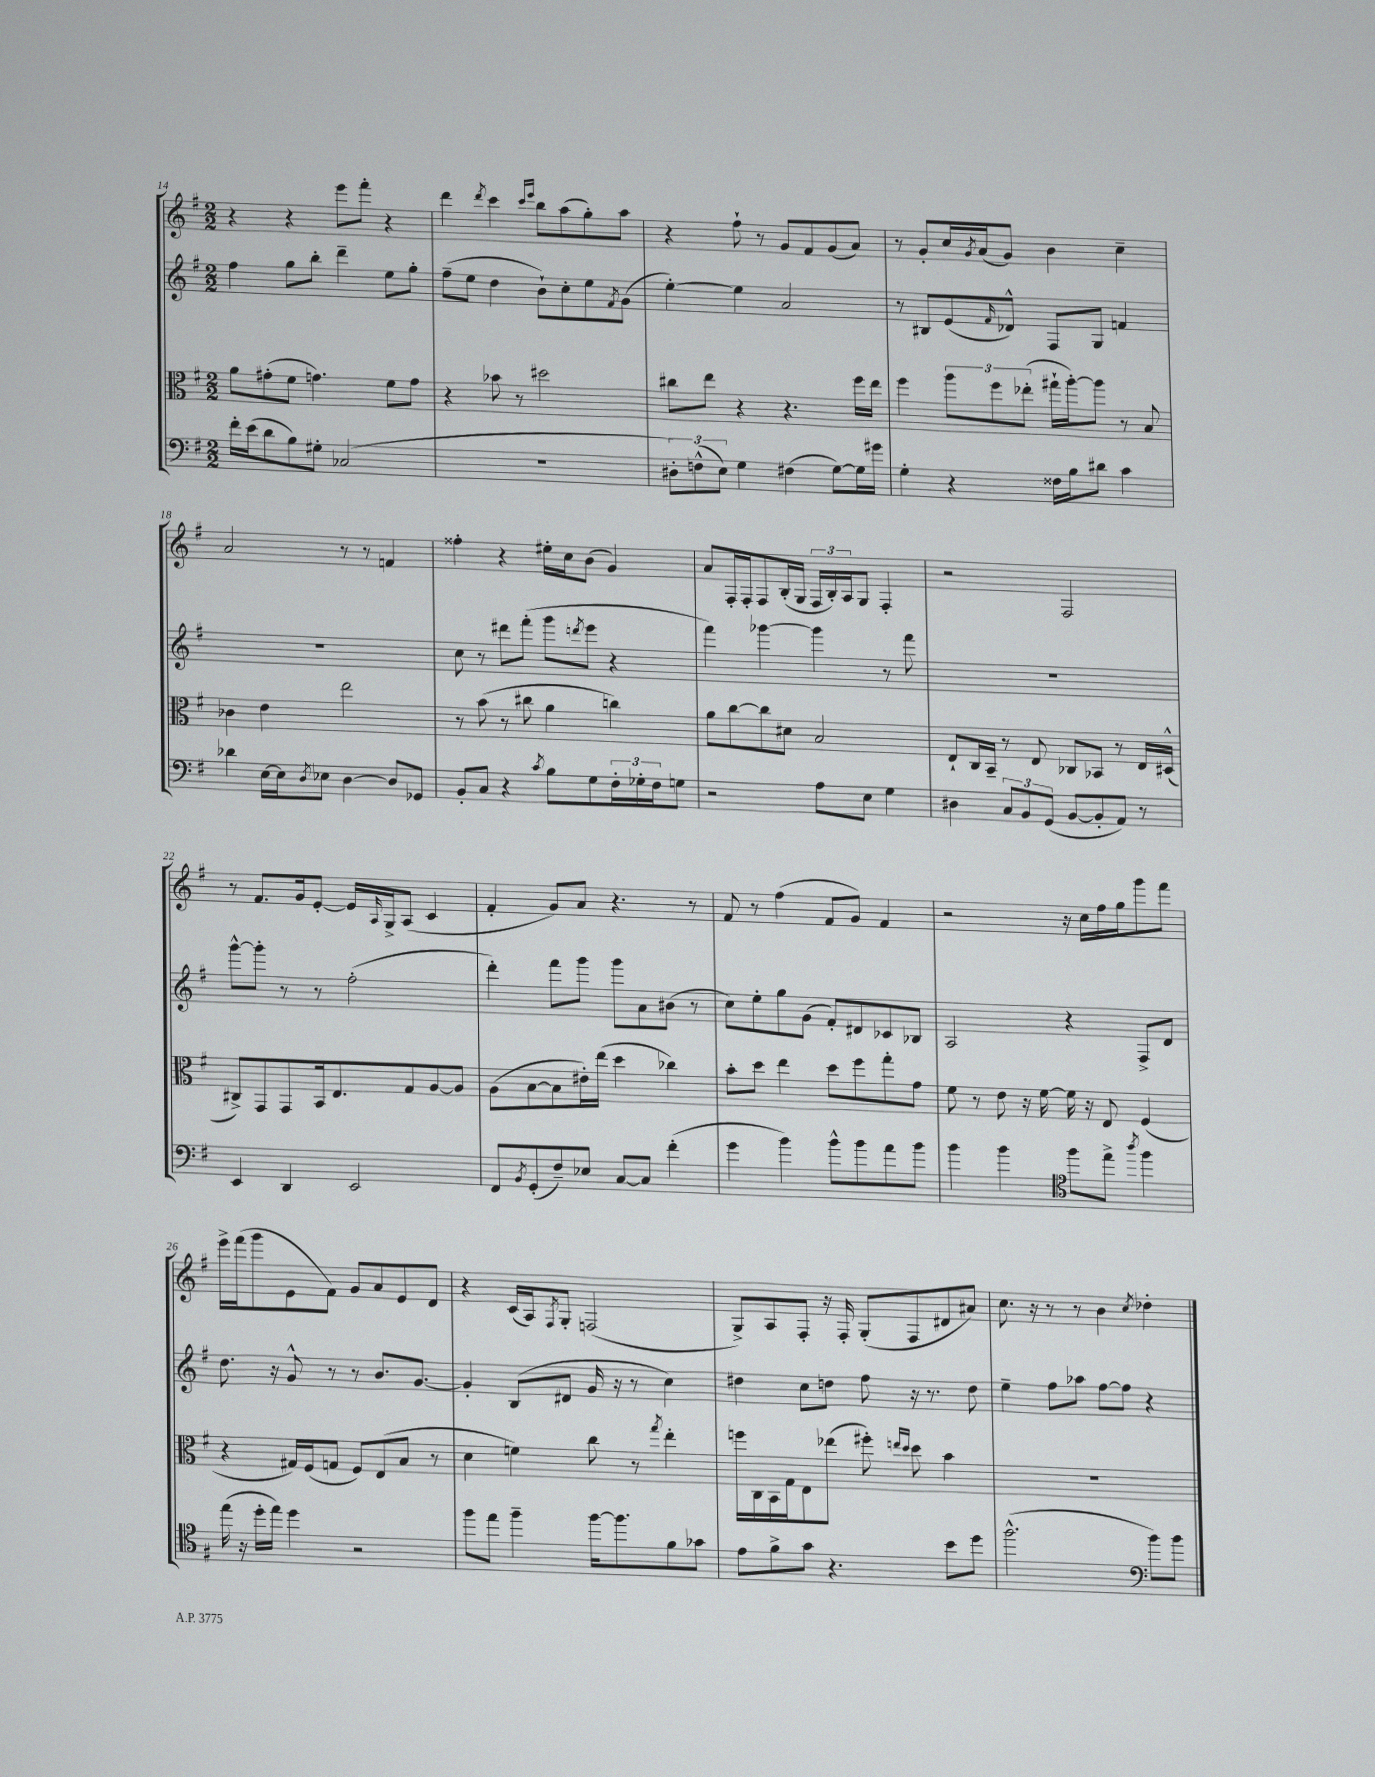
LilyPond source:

<<
\new StaffGroup <<
\new Staff = "s0" {
    \clef treble \key g \major \numericTimeSignature \time 2/2
    r4 r4 e'''8 fis'''8-. r4 |
    d'''4 \acciaccatura { d'''8 } c'''4 \grace { c'''16 e'''16 } b''8 a''8( g''8-.) a''8 |
    r4 fis''8-! r8 g'8 fis'8 g'8( a'8) |
    r8 g'8-. c''16 \acciaccatura { g'8 } a'16( g'8) b'4 c''4-- |
    a'2 r8 r8 f'4 |
    fisis''4-. r4 eis''16-. c''16 b'8( g'4) |
    a'8 fis16-. fis16-. fis8 b16-.( g16 \tuplet 3/2 { fis16 b16-.) a16 } g8 fis4-. |
    r2 fis2 |
    r8 fis'8. g'16 e'8~-. e'16 \grace { a16 } g16-> a8( c'4 |
    fis'4-. g'8) a'8 r4. r8 |
    fis'8 r8 fis''4( fis'8 g'8) fis'4 |
    r2 r16 c''16 fis''16 g''16 g'''8 fis'''8 |
    e'''16-> fis'''16( g'''8 e'8 fis'8) g'8 a'8 e'8 d'8 |
    r4 c'16( a16) \acciaccatura { fis8 } g8-. f2( |
    g8->) a8 fis8-. r16 fis16-. g8-.( fis8 dis'8 ais'8) |
    c''8. r16 r8 r8 b'4 \acciaccatura { c''8 } des''4-. \bar "|." |
}
\new Staff = "s1" {
    \clef treble \key g \major \numericTimeSignature \time 2/2
    fis''4 g''8 b''8-. d'''4-- e''8 g''8-. |
    fis''8--( e''8 d''4 b'8-!) c''8-. e''8 \acciaccatura { fis'8 } g'8( |
    e''4~-.) e''4 a'2 |
    r8 bis8 e'8( \grace { fis'16 } des'8-^) fis8 g8 f'4 |
    R1 |
    c''8 r8 dis'''8 fis'''8-.( g'''8 \acciaccatura { d'''8 } e'''8 r4 |
    fis'''4) ges'''4~ ges'''4 r8 fis'''8 |
    R1 |
    g'''8~-^ g'''8-. r8 r8 fis''2-.( |
    d'''4-.) fis'''8 g'''8 g'''8 a'8 bis'8( r8 |
    c''8) e''8-. g''8 g'8( fis'8-.) dis'8 ces'8 bes8 |
    a2 r4 fis8-> d'8 |
    d''8. r16 g'8-^ r8 r8 b'8. g'8.~ |
    g'4-. b8( dis'8 g'16 r16 r8 c''4) |
    dis''4 c''8 d''8 fis''8 r16 r8. d''8 |
    e''4-- fis''8 aes''8 fis''8~ fis''8 r4 \bar "|." |
}
\new Staff = "s2" {
    \clef alto \key g \major \numericTimeSignature \time 2/2
    a'8 gis'8-.( fis'8 g'4.) fis'8 g'8 |
    r4 bes'8 r8 dis''2 |
    cis''8 e''8 r4 r4. fis''16 e''16 |
    fis''4 \tuplet 3/2 { a''8 fis''8 ees''8-.( } gis''16-! a''16~-.) a''8 r8 b8 |
    ces'4 e'4 e''2 |
    r8 b'8( r8 cis''8 a'4 c''4) |
    a'8 c''8~ c''8 dis'8 b2 |
    e8-! c16 b,16-- r8 e8 ces8 bes,8 r8 e16 dis16-^( |
    cis8->) g,8 g,8 b,16 e8. g8 a8~ a8 |
    a8( b8~ b8 eis'16-.) e''16( d''4 ces''4) |
    b'8-. d''8 e''4 d''8 fis''8 g''8-. g'8 |
    fis'8 r8 e'8 r16 fis'16~ fis'16 r16 e8 fis4( |
    r4 gis16) fis16( g8 fis8) e8( b8 r8 |
    d'4 f'4) c''8 r8 \acciaccatura { g''8 } e''4-. |
    f''16 c16 b,16 g16 e8 ees''8( fis''8-.) \grace { e''16 d''16 } d''8 b'4 |
    R1 \bar "|." |
}
\new Staff = "s3" {
    \clef bass \key g \major \numericTimeSignature \time 2/2
    fis'16-. e'16( d'8 b8) gis8-. ces2( |
    R1 |
    \tuplet 3/2 { dis8-.) f8-^( e8) } g4 fis4( g8~) g16 gis'16 |
    g4-. r4 fisis16 b16 dis'8 c'4 |
    des'4 e16~ e16 \acciaccatura { d8 } ees8 d4~ d8 ges,8 |
    b,8-. c8 r4 \acciaccatura { c'8 } b8 g8 \tuplet 3/2 { fis16-. ges16-. fis16 } g8 |
    r2 a8 e8 g4 |
    dis4 \tuplet 3/2 { c8 b,8 g,8( } b,8~ b,8-. a,8) r8 |
    e,4 d,4 e,2 |
    fis,8 \acciaccatura { b,8 } g,8-.( fis8--) ees8 c8~ c8 fis'4-.( |
    g'4 b'4) b'8-^ b'8 a'8 b'8 |
    b'4 b'4 \clef tenor fis''8 e''8-> \acciaccatura { a''8 } fis''4 |
    e''16( r16 d''16-. e''16) d''4 r2 |
    fis''8 e''8 fis''4-- fis''16~ fis''8. fis'8 ges'8 |
    e'8 fis'8-> g'8 r4. b'8 d''8 |
    fis''2.-^( \clef bass b'8) b'8 \bar "|." |
}
>>
>>
\layout { \context { \Score currentBarNumber = #14 } }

WHAT TO WORK ON: Report each line above that contains the string "numericTimeSignature", copying every such line in full. Case counts.

FINISHED EXERCISE:
    \clef treble \key g \major \numericTimeSignature \time 2/2
    \clef treble \key g \major \numericTimeSignature \time 2/2
    \clef alto \key g \major \numericTimeSignature \time 2/2
    \clef bass \key g \major \numericTimeSignature \time 2/2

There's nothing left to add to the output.